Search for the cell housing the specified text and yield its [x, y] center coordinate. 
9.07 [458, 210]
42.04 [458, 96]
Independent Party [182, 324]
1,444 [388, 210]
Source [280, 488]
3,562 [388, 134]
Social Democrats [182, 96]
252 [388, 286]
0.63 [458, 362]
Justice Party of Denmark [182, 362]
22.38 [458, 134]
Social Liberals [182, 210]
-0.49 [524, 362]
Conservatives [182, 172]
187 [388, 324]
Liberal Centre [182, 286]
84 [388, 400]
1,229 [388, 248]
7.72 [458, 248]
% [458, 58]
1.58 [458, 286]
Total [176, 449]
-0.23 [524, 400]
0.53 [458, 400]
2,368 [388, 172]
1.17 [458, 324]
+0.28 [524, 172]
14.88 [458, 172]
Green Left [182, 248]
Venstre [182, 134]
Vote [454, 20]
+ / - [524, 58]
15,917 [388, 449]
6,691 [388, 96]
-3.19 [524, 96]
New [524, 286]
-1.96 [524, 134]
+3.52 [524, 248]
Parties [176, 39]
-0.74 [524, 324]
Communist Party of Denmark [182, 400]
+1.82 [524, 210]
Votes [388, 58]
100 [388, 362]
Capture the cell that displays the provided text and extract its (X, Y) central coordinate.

## The task
Rewrite the listing above, changing "Green Left" to "Red-Green Alliance" and leaving everything else as it is.

## Full solution
Search for the cell housing the specified text and yield its [x, y] center coordinate. 
9.07 [458, 210]
42.04 [458, 96]
Independent Party [182, 324]
1,444 [388, 210]
Source [280, 488]
3,562 [388, 134]
Social Democrats [182, 96]
252 [388, 286]
0.63 [458, 362]
Justice Party of Denmark [182, 362]
22.38 [458, 134]
Social Liberals [182, 210]
-0.49 [524, 362]
Conservatives [182, 172]
187 [388, 324]
Liberal Centre [182, 286]
84 [388, 400]
1,229 [388, 248]
7.72 [458, 248]
% [458, 58]
1.58 [458, 286]
Total [176, 449]
-0.23 [524, 400]
0.53 [458, 400]
2,368 [388, 172]
1.17 [458, 324]
+0.28 [524, 172]
14.88 [458, 172]
Red-Green Alliance [182, 248]
Venstre [182, 134]
Vote [454, 20]
+ / - [524, 58]
15,917 [388, 449]
6,691 [388, 96]
-3.19 [524, 96]
New [524, 286]
-1.96 [524, 134]
+3.52 [524, 248]
Parties [176, 39]
-0.74 [524, 324]
Communist Party of Denmark [182, 400]
+1.82 [524, 210]
Votes [388, 58]
100 [388, 362]
Capture the cell that displays the provided text and extract its (X, Y) central coordinate.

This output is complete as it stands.